=== Material for the task ===
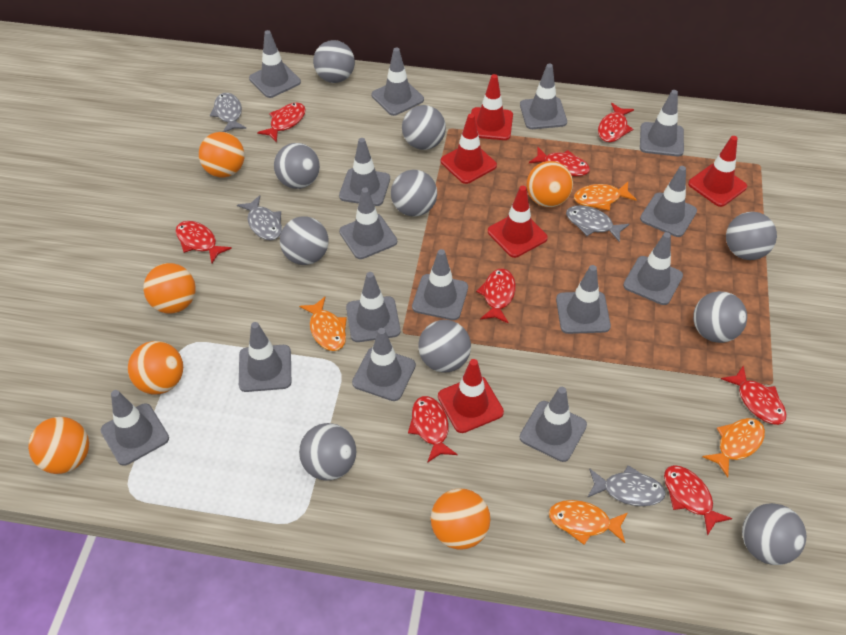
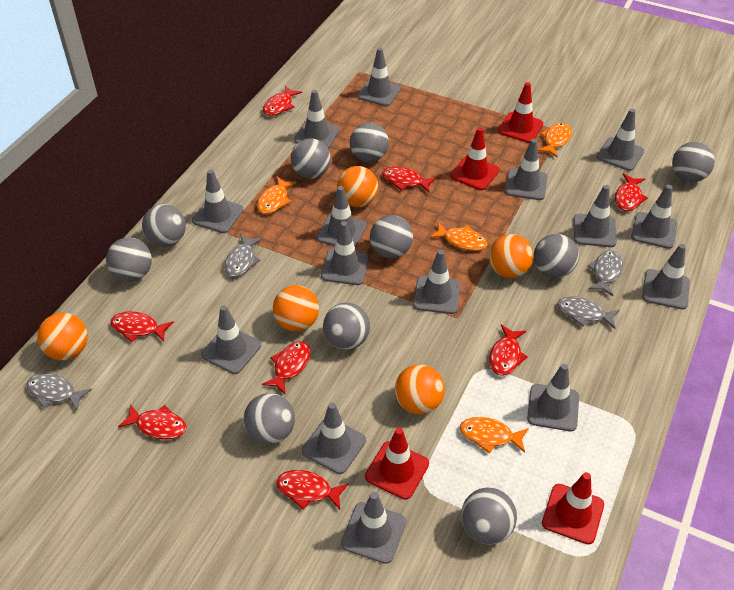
orange ball: 6 -> 5
red traffic cone: 5 -> 4

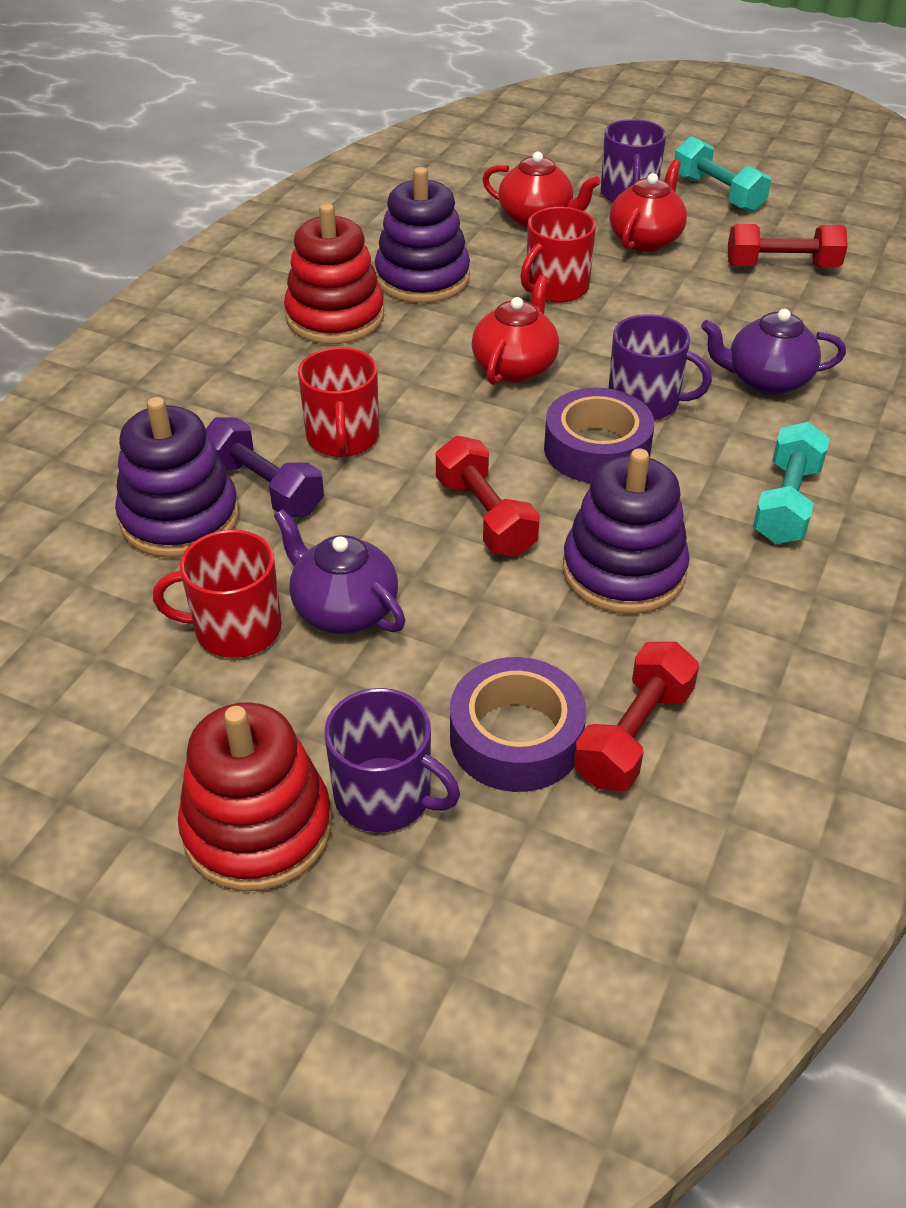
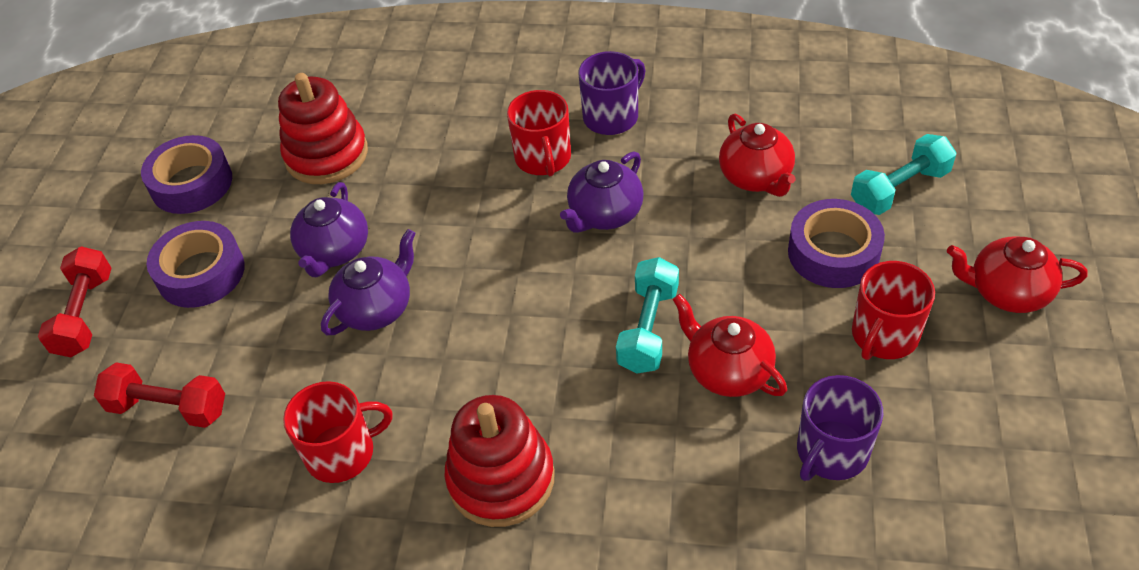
purple dumbbell: 1 -> 0
purple mug: 3 -> 2
purple stacking toy: 3 -> 0
purple tape: 2 -> 3
purple teapot: 2 -> 3
red dumbbell: 3 -> 2

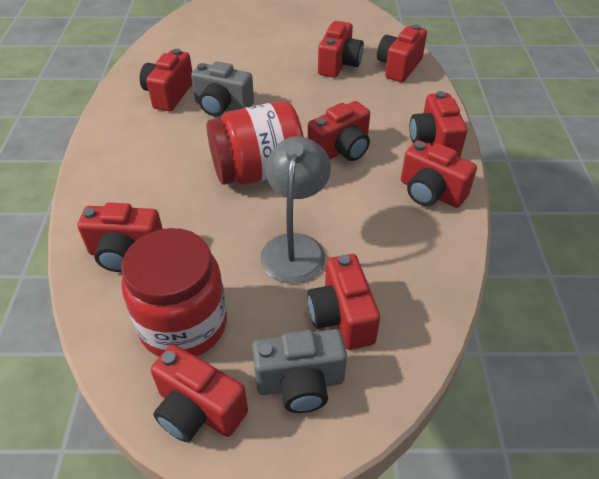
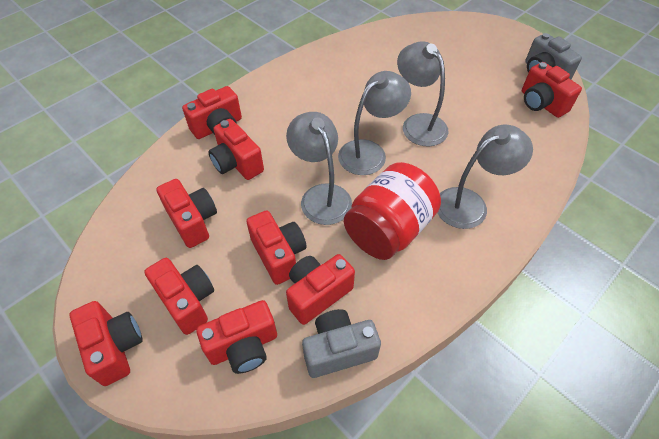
grey lamp: 1 -> 4
red jar: 2 -> 1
===
:: Work task ::
Please give the data above again in exact form and omit every picture.

:: Solution below ::
orange ball: 6 -> 5
red traffic cone: 5 -> 4

purple dumbbell: 1 -> 0
purple mug: 3 -> 2
purple stacking toy: 3 -> 0
purple tape: 2 -> 3
purple teapot: 2 -> 3
red dumbbell: 3 -> 2

grey lamp: 1 -> 4
red jar: 2 -> 1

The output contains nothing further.